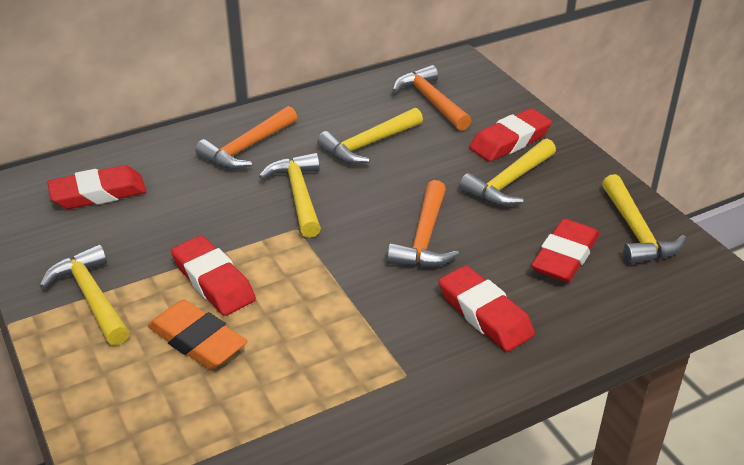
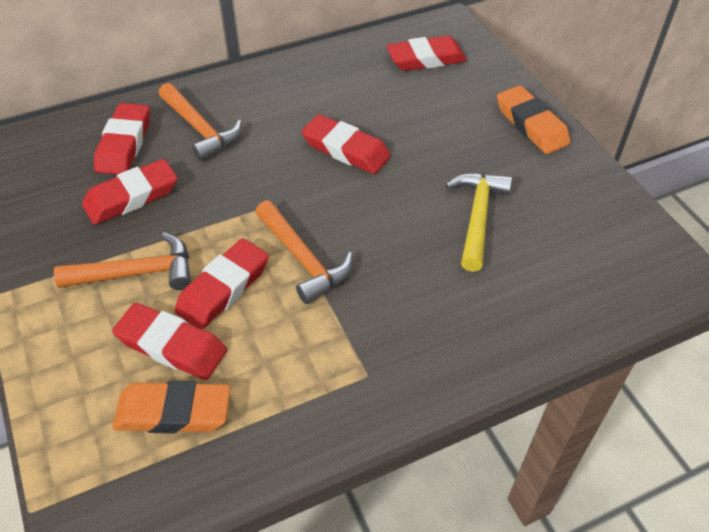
orange eraser: 1 -> 2
red eraser: 5 -> 6
yellow hammer: 5 -> 1

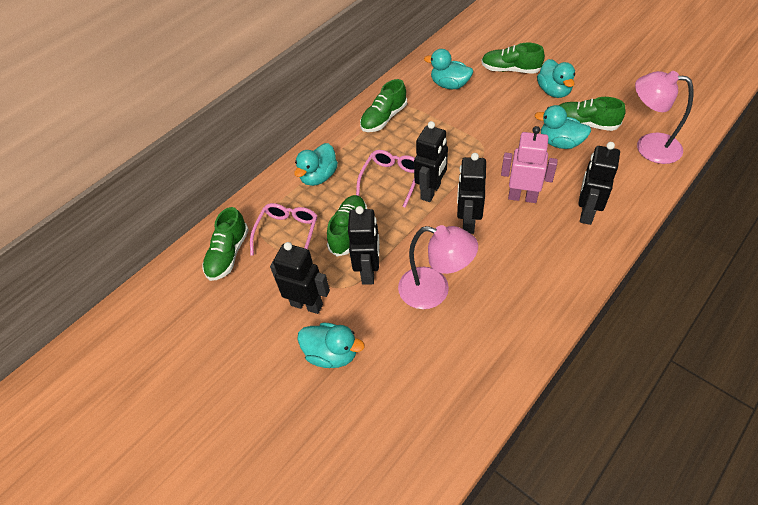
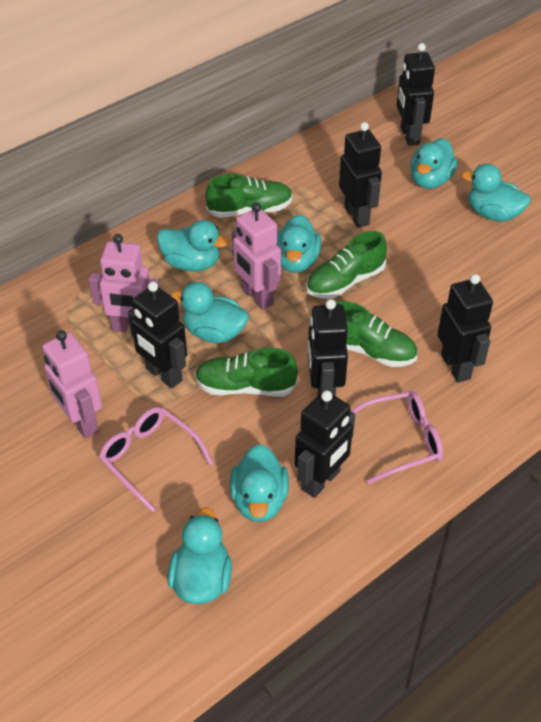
black robot: 5 -> 6
green shoe: 5 -> 4
pink lamp: 2 -> 0
pink robot: 1 -> 3
turquoise duck: 5 -> 7

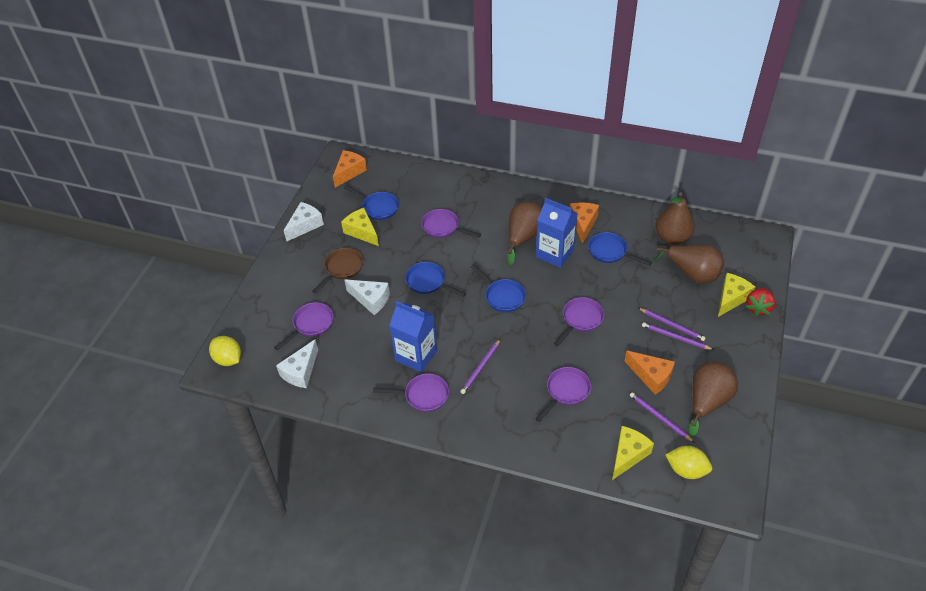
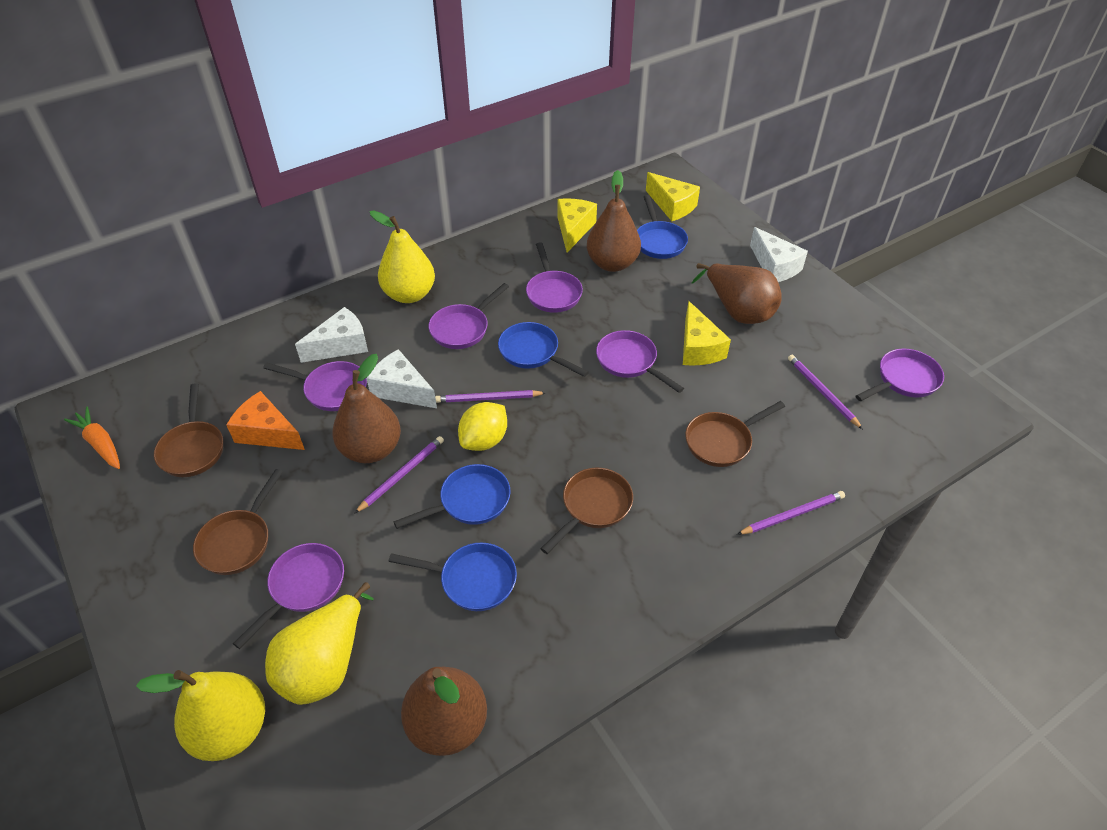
blue carton: 2 -> 0
brown pan: 1 -> 4
orange carrot: 0 -> 1
orange cheese: 3 -> 1
purple pan: 5 -> 6
red strawberry: 1 -> 0
yellow lemon: 2 -> 1
yellow pear: 0 -> 3

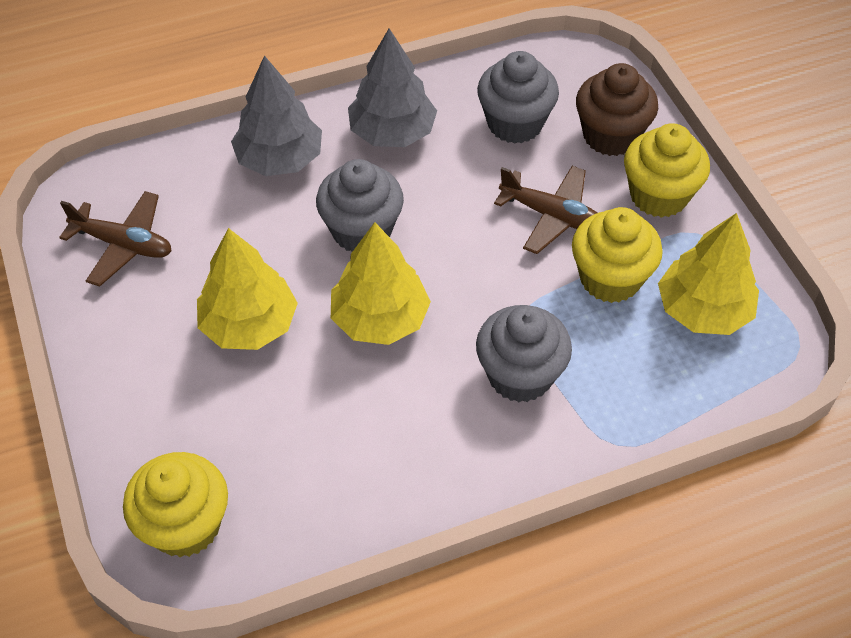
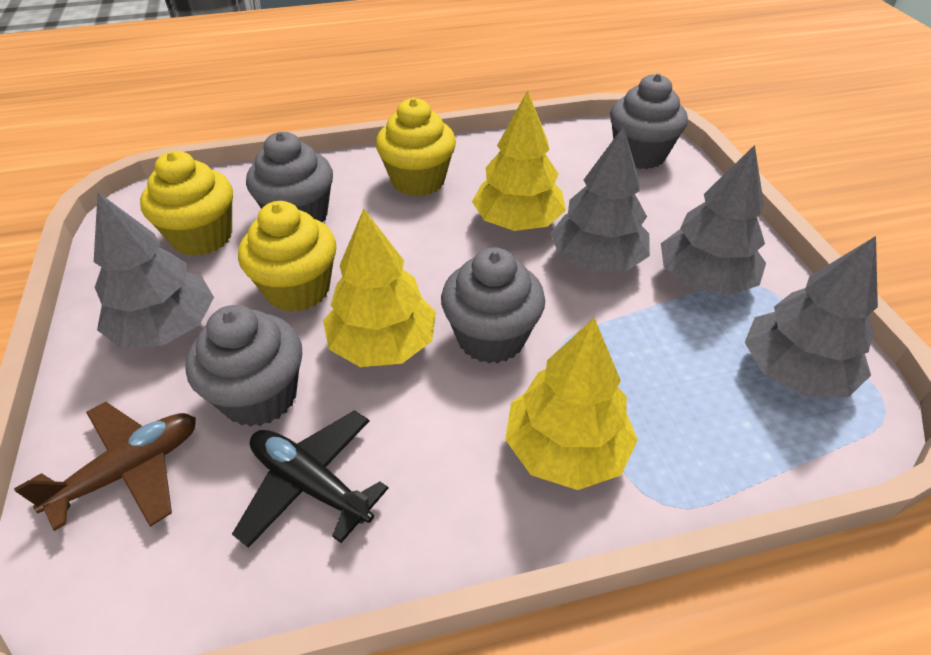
black plane: 0 -> 1
brown cupcake: 1 -> 0
brown plane: 2 -> 1
grey cupcake: 3 -> 4
grey tree: 2 -> 4

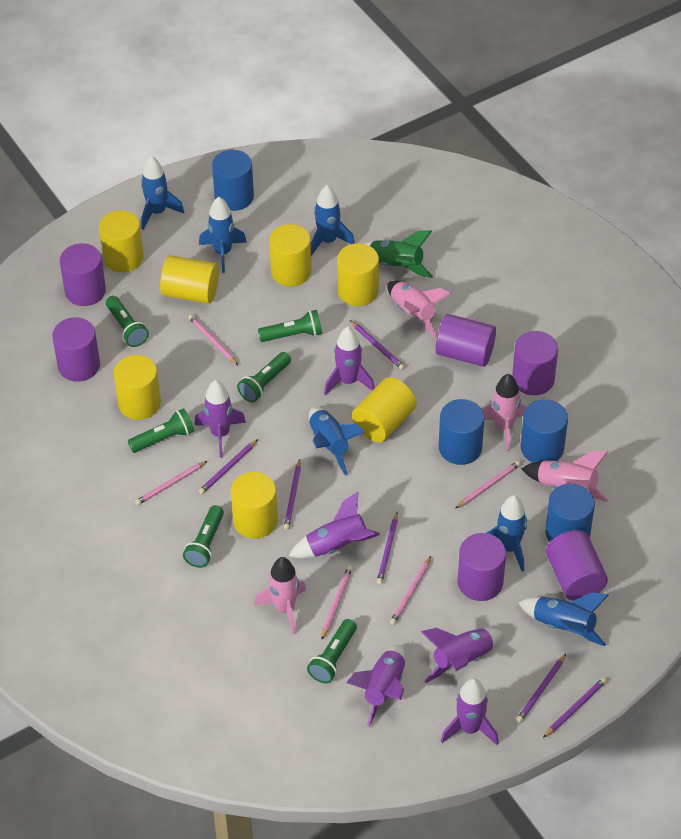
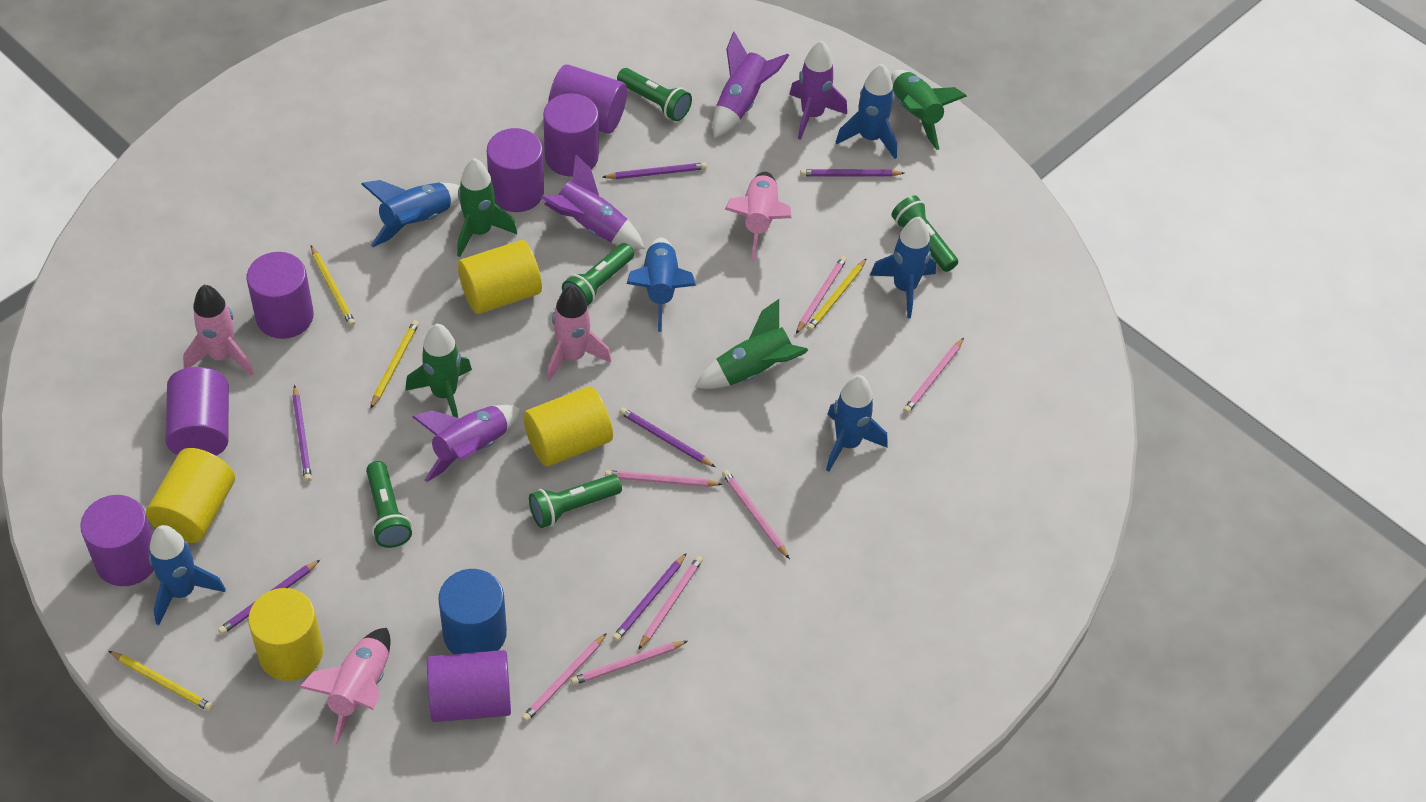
blue cylinder: 4 -> 1
green flashlight: 6 -> 5
green rocket: 1 -> 4
pink pencil: 5 -> 7
purple cylinder: 6 -> 7
purple rocket: 6 -> 4
yellow cylinder: 7 -> 4
yellow pencil: 0 -> 4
※ ※ ※
Leaving the pictures out, reproduce the entries above exactly.

orange eraser: 1 -> 2
red eraser: 5 -> 6
yellow hammer: 5 -> 1

black robot: 5 -> 6
green shoe: 5 -> 4
pink lamp: 2 -> 0
pink robot: 1 -> 3
turquoise duck: 5 -> 7

blue carton: 2 -> 0
brown pan: 1 -> 4
orange carrot: 0 -> 1
orange cheese: 3 -> 1
purple pan: 5 -> 6
red strawberry: 1 -> 0
yellow lemon: 2 -> 1
yellow pear: 0 -> 3

black plane: 0 -> 1
brown cupcake: 1 -> 0
brown plane: 2 -> 1
grey cupcake: 3 -> 4
grey tree: 2 -> 4

blue cylinder: 4 -> 1
green flashlight: 6 -> 5
green rocket: 1 -> 4
pink pencil: 5 -> 7
purple cylinder: 6 -> 7
purple rocket: 6 -> 4
yellow cylinder: 7 -> 4
yellow pencil: 0 -> 4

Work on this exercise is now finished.